(Dataset items)
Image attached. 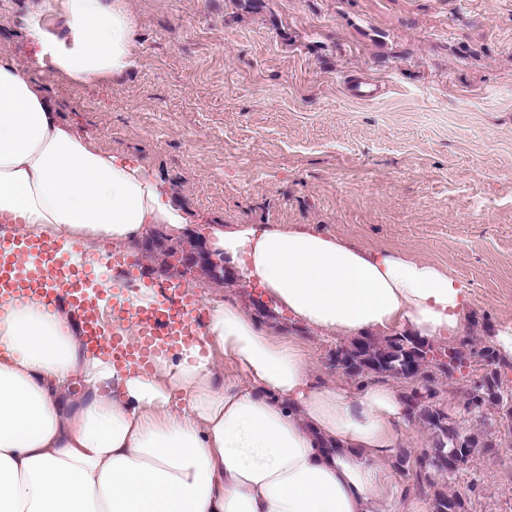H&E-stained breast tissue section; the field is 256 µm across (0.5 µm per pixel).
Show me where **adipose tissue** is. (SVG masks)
Wrapping results in <instances>:
<instances>
[{
	"label": "adipose tissue",
	"instance_id": "obj_1",
	"mask_svg": "<svg viewBox=\"0 0 512 512\" xmlns=\"http://www.w3.org/2000/svg\"><path fill=\"white\" fill-rule=\"evenodd\" d=\"M126 0H52L28 34L68 82L135 58ZM0 213L20 236L128 244L187 219L143 166L58 121L37 83L0 59ZM213 249L313 332L405 329L452 342L466 286L436 264L303 226L209 227ZM241 375L222 380L224 365ZM408 408L393 388L312 381L301 346L227 301L200 345L153 373L89 350L77 321L35 301L0 307V512H405L381 462Z\"/></svg>",
	"mask_w": 512,
	"mask_h": 512
}]
</instances>
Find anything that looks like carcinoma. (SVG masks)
I'll list each match as a JSON object with an SVG mask.
<instances>
[{"label":"carcinoma","mask_w":512,"mask_h":512,"mask_svg":"<svg viewBox=\"0 0 512 512\" xmlns=\"http://www.w3.org/2000/svg\"><path fill=\"white\" fill-rule=\"evenodd\" d=\"M468 350V340L462 338L459 343L446 347H434L432 343L414 336L406 331L396 332L382 339L362 336L342 350L340 368L350 378L362 383L372 378H409L410 359L417 358V370L430 365L441 374L448 375V370L456 372L465 367L464 351ZM477 355L492 370L485 375L482 382L469 393L465 409L480 418L490 411L505 408V402L512 399L504 394L500 382V370L512 369V361L497 349L495 340L491 339ZM410 413L418 416L436 434V442L431 450L415 460L417 473L448 470V461L459 460L465 464L478 444L475 434H463L449 421L448 413L441 408H434L423 402L408 406ZM434 512H468L467 503L458 494L439 492L434 498Z\"/></svg>","instance_id":"carcinoma-1"}]
</instances>
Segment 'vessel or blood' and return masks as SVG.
<instances>
[{
	"label": "vessel or blood",
	"instance_id": "vessel-or-blood-1",
	"mask_svg": "<svg viewBox=\"0 0 512 512\" xmlns=\"http://www.w3.org/2000/svg\"><path fill=\"white\" fill-rule=\"evenodd\" d=\"M152 301L136 305L113 300L95 286L84 266L61 254L48 240H0V304L39 298L48 309H69L78 319L89 346L113 363L151 372L157 358L182 346L199 343L204 329L203 307L193 293L174 280H144ZM131 322L136 341L117 326Z\"/></svg>",
	"mask_w": 512,
	"mask_h": 512
}]
</instances>
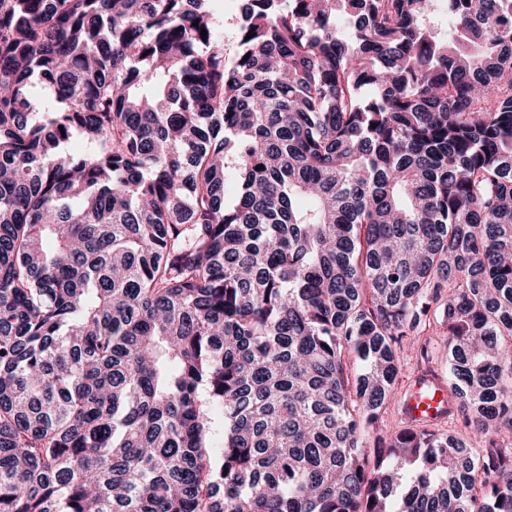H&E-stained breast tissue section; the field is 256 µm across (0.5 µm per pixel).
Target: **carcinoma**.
Here are the masks:
<instances>
[{
    "label": "carcinoma",
    "mask_w": 512,
    "mask_h": 512,
    "mask_svg": "<svg viewBox=\"0 0 512 512\" xmlns=\"http://www.w3.org/2000/svg\"><path fill=\"white\" fill-rule=\"evenodd\" d=\"M212 2L0 0V512H512V0ZM224 9V55L230 60L236 50V18L240 11V0H221L217 2ZM409 340L406 338L402 341L401 358L403 362L402 374L399 378V389L403 393L414 378L415 372L418 370L428 371L434 375H438L441 380L448 383V361L445 356V352L441 347H436L433 353L430 355L429 362L417 364L415 360L416 350L411 349ZM423 368V369H422ZM431 383L435 390L423 393L416 387L408 397L407 408L416 419L436 421L444 417L442 412L446 408V389L438 383Z\"/></svg>",
    "instance_id": "carcinoma-1"
}]
</instances>
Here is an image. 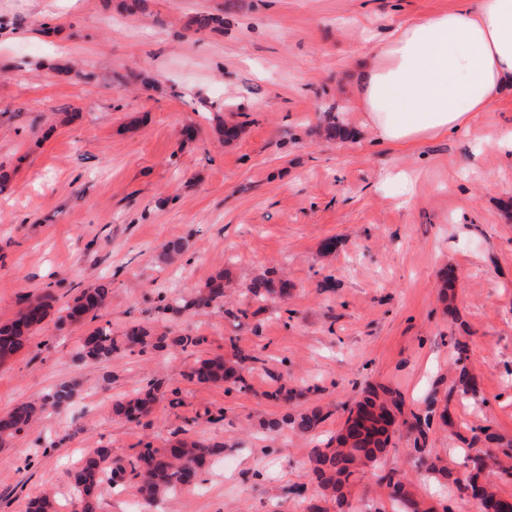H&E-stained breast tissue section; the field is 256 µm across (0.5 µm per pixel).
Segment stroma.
Here are the masks:
<instances>
[{"label": "stroma", "instance_id": "obj_1", "mask_svg": "<svg viewBox=\"0 0 512 512\" xmlns=\"http://www.w3.org/2000/svg\"><path fill=\"white\" fill-rule=\"evenodd\" d=\"M453 4L236 0L228 12L224 0H149L122 16L105 0H0V165L11 176L0 191V324L46 285L62 305L112 282L96 323L59 330L46 319L0 363V413L81 382L67 412L44 413L0 447V512H25L44 491L56 512H73L68 473L91 449L130 458L184 429L224 455L154 512H304L310 448L336 435L372 383L409 412L434 398L447 407L427 445L455 477L467 475L474 433L512 443V156L479 141L512 132V105L478 113L462 135L396 147L376 142L352 103L365 41ZM198 12L225 13L223 32L189 29ZM63 64L73 73H56ZM333 108L349 139L320 134ZM220 118L242 134L220 141ZM177 239L187 250L163 261L161 244ZM221 270L232 281L226 309L161 310L162 291L190 294ZM271 270L287 296L252 301L246 285ZM238 308L247 318H232ZM134 323L200 343L75 359L93 327L118 336ZM237 350L257 358L247 390L185 379L197 358ZM463 367L475 395L448 392ZM151 386L160 398L148 415L113 414V400ZM282 386L298 399L276 400ZM308 407L324 415L311 434L265 427ZM414 439L395 432L379 469L352 481L353 506L389 512L379 476L396 469L452 512H479L468 494L448 500L423 479Z\"/></svg>", "mask_w": 512, "mask_h": 512}]
</instances>
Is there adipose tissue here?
I'll return each instance as SVG.
<instances>
[{
  "label": "adipose tissue",
  "mask_w": 512,
  "mask_h": 512,
  "mask_svg": "<svg viewBox=\"0 0 512 512\" xmlns=\"http://www.w3.org/2000/svg\"><path fill=\"white\" fill-rule=\"evenodd\" d=\"M352 80L377 142L409 146L469 130L477 113L512 95V0H456L406 19L362 51Z\"/></svg>",
  "instance_id": "ef3b65f1"
}]
</instances>
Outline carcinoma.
<instances>
[{
    "label": "carcinoma",
    "mask_w": 512,
    "mask_h": 512,
    "mask_svg": "<svg viewBox=\"0 0 512 512\" xmlns=\"http://www.w3.org/2000/svg\"><path fill=\"white\" fill-rule=\"evenodd\" d=\"M191 24L199 31H224V17L201 13L191 19ZM251 298L266 300L270 295L288 294L285 281L279 282L265 274L256 278L246 288ZM111 294L110 283L100 279L88 288L82 289L72 302L59 310L55 322L57 329L68 324L93 321L107 305ZM164 311L180 313L190 311L202 315L216 307L224 306V273L212 277L202 288L189 298L176 295L163 296ZM55 293L45 288L34 298L22 300L16 317L0 324V359H6L27 348L33 329L40 325L53 311ZM172 344L183 350L199 345L200 340L193 336H176L167 339L158 335L146 325L135 324L127 328L121 337L112 336L106 329L98 327L85 336L75 353L79 361L106 362L112 354L129 350L140 354L162 349ZM248 357L234 354L231 358H201L184 373L190 381L201 384H222L233 380L245 384L244 373L248 370ZM448 393H458L462 397L476 394L466 367H461L456 379L448 388ZM75 384L62 382L52 387L37 402L21 403L0 415V445L28 430L44 411L67 410L75 401ZM156 401V393L148 389L133 397L113 401L112 409L116 416L132 420L149 412ZM439 414L442 423H448L446 412H436L429 406L425 419L403 418V402L390 388L377 385L368 388L364 398L349 408L344 425L334 439L323 446H315L309 451L308 476L316 485L317 494L311 498L307 512H328L327 504L335 505L337 512H356L349 499L348 486L352 476L367 468L377 467L391 452L392 435L396 426L403 425L413 432L423 433L421 423H430L431 416ZM322 420L320 411L300 410L284 419L297 432L308 434ZM500 439L493 433L482 432L473 436L468 443L471 454L466 456L464 466L470 468L464 491L478 499L482 512H506L512 496H505L489 478L481 477L488 469L497 465L494 446ZM424 473L438 480L450 477L448 466L438 455H428L425 449L418 448ZM224 454V446L207 445L184 438L174 442L164 451L145 449L134 460L124 461L112 456L110 448H95L89 451L81 463L69 472L78 507L75 512H98L99 487L108 481L116 484L123 479L126 471L138 478L136 491L148 504L175 492L179 488L196 484L204 464L212 457ZM386 482L387 497L395 512H437V506L421 498L414 490L413 483L396 473L383 476Z\"/></svg>",
    "instance_id": "1"
}]
</instances>
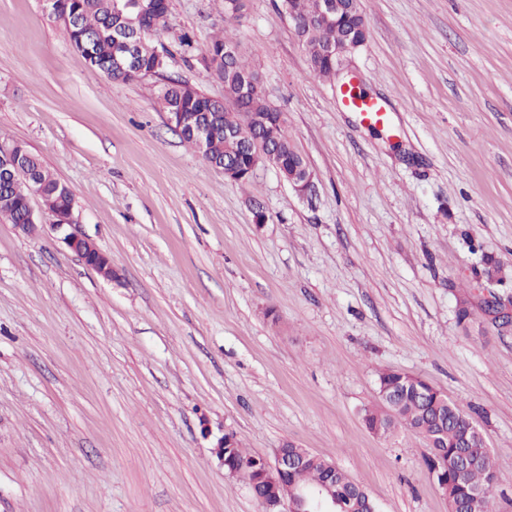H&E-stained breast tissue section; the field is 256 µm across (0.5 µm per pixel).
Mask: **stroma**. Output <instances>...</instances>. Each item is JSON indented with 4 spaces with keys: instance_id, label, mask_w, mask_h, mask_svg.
<instances>
[{
    "instance_id": "35a3bbf8",
    "label": "stroma",
    "mask_w": 512,
    "mask_h": 512,
    "mask_svg": "<svg viewBox=\"0 0 512 512\" xmlns=\"http://www.w3.org/2000/svg\"><path fill=\"white\" fill-rule=\"evenodd\" d=\"M361 7L352 63L383 125L314 75L280 0L235 23L315 174L302 198L269 165L225 178L158 110L169 79L223 97L204 57L224 0H169L166 66L130 81L42 0H0V143L68 186L115 272L0 219V512H261L214 452L228 431L328 459L378 512H448L423 442L363 425L385 370L455 400L512 476V326L485 310L512 311V0ZM347 103L349 106L360 112L364 120L370 123L378 124L383 122L385 118L386 110L378 101L351 95L348 97Z\"/></svg>"
}]
</instances>
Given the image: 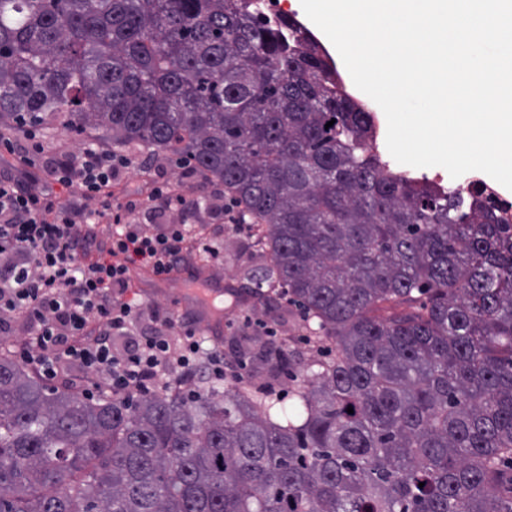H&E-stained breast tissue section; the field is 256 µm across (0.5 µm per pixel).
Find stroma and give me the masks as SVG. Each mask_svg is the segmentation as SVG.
<instances>
[{"label":"stroma","mask_w":512,"mask_h":512,"mask_svg":"<svg viewBox=\"0 0 512 512\" xmlns=\"http://www.w3.org/2000/svg\"><path fill=\"white\" fill-rule=\"evenodd\" d=\"M176 186L190 198L206 193L207 188L199 177L188 167L176 165L165 154L159 153L142 161L134 157L130 166L121 169L112 182V196L120 199L128 192L139 189L149 190L163 185ZM168 224H203L207 228H223L224 265L215 270L216 278L235 281L240 265L261 263L250 236L236 232L224 213L179 214L167 213ZM216 308L224 312L225 329L218 339L225 356L236 357L246 362V375L253 390L269 391L278 395L282 409H289L294 403L290 394L292 386L287 371L280 368L281 355L289 348H296V365L303 366L318 355V344L301 342L304 323L298 311L289 305L287 299H279L267 306L253 305L252 302L236 303L231 293H223L215 299Z\"/></svg>","instance_id":"35a3bbf8"}]
</instances>
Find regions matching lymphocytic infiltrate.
Segmentation results:
<instances>
[{"label": "lymphocytic infiltrate", "mask_w": 512, "mask_h": 512, "mask_svg": "<svg viewBox=\"0 0 512 512\" xmlns=\"http://www.w3.org/2000/svg\"><path fill=\"white\" fill-rule=\"evenodd\" d=\"M5 149L23 167L20 179L0 175V327L23 325L26 338L16 352L22 364L48 381L73 369L88 398L137 397L174 374L190 397L202 382L242 379L243 363L226 361L184 316H167L158 329L138 326L144 304L130 287L132 269L173 272L196 227L165 224L147 232L136 216L146 208L195 210L198 202L171 188L133 192L116 205L102 199L129 159L93 143L51 170L54 183L78 195L64 202L40 186L35 132ZM104 219L112 232L102 240L96 227Z\"/></svg>", "instance_id": "f902f5d3"}]
</instances>
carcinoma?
<instances>
[{"mask_svg": "<svg viewBox=\"0 0 512 512\" xmlns=\"http://www.w3.org/2000/svg\"><path fill=\"white\" fill-rule=\"evenodd\" d=\"M50 123L225 189L261 222L248 293L288 296L325 355L285 413L242 383L90 399L0 351V512H512L509 208L382 163L302 25L0 0V128Z\"/></svg>", "mask_w": 512, "mask_h": 512, "instance_id": "obj_1", "label": "carcinoma"}]
</instances>
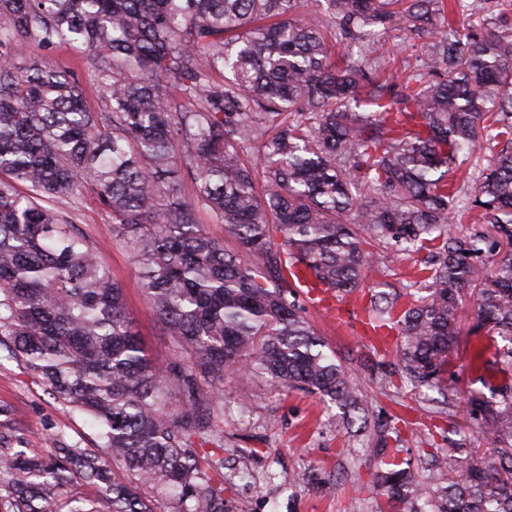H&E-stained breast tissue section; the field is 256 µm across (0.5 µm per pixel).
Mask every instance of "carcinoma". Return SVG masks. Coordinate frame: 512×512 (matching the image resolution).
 I'll return each instance as SVG.
<instances>
[{"instance_id": "obj_1", "label": "carcinoma", "mask_w": 512, "mask_h": 512, "mask_svg": "<svg viewBox=\"0 0 512 512\" xmlns=\"http://www.w3.org/2000/svg\"><path fill=\"white\" fill-rule=\"evenodd\" d=\"M467 0H0V350L94 443L29 455L0 405V512H224V374L363 410L351 374L296 303L303 267L336 297L379 270L370 241L416 261L417 293L371 291V344L411 389L441 385L488 224L498 253L474 328L512 362V26ZM399 31L415 60L383 48ZM73 46L104 109L69 72L13 44ZM491 159L451 178L481 143ZM194 181L196 197L183 190ZM27 192L22 193L18 185ZM91 190L129 244L177 368L155 361L98 248L55 207ZM206 211L235 244L209 236ZM407 296L406 304L401 298ZM396 334L395 351L384 347ZM491 455L451 447L422 481L378 449L375 512H512V391L467 400ZM95 494L80 498L78 486ZM452 228L457 233L484 235L487 238V246L481 245L485 252L477 259V265L482 271H489L498 250L505 248V242L499 239L487 224H468L464 221L463 224H453Z\"/></svg>"}]
</instances>
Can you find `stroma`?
<instances>
[{
	"mask_svg": "<svg viewBox=\"0 0 512 512\" xmlns=\"http://www.w3.org/2000/svg\"><path fill=\"white\" fill-rule=\"evenodd\" d=\"M19 60L39 55L50 65L68 70L93 109L101 105L98 86L79 53L61 44L39 52L30 43L14 48ZM59 210L72 216L75 229L94 243L113 278L125 288L128 310L137 334L152 356L173 364L167 337L159 332L156 316L145 301L131 251L112 231V218L93 194L58 201ZM367 293L343 301L344 325L330 322L305 294H298L314 328L353 374L367 402L370 431L341 426L333 411L318 399L294 391H273L262 381L225 375L221 409L213 419L224 432V512H373L376 491L370 476L377 465V431L397 422L395 443L419 477H426L435 457L455 442L488 452L492 436L483 434L464 409L472 391L491 395L512 388V364L496 361L503 340L494 334L472 332L463 317L457 346L442 380L458 390L454 403L441 392L429 397L397 384H381L376 354L359 324L357 304ZM10 405L16 428L29 453L51 454L57 436L89 445L94 430L87 418L60 405L23 368L0 359V405Z\"/></svg>",
	"mask_w": 512,
	"mask_h": 512,
	"instance_id": "stroma-1",
	"label": "stroma"
}]
</instances>
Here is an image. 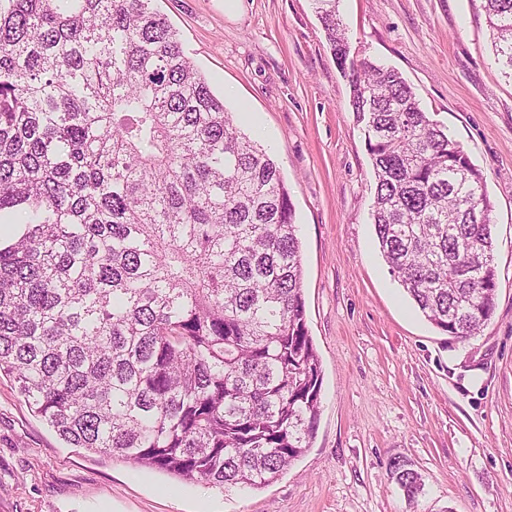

## Goal of the exercise
Collect every line with the string "masks" from the records, and copy each.

## Problem solution
Show me where **adipose tissue** is. (SVG masks)
Find anything that looks like carcinoma. (SVG masks)
Segment 'vessel or blood' and return masks as SVG.
Here are the masks:
Here are the masks:
Find stroma and give me the masks as SVG. Each mask_svg is the segmentation as SVG.
Mask every instance of "carcinoma". Return SVG masks. Coordinate frame: 512×512 (matching the image resolution).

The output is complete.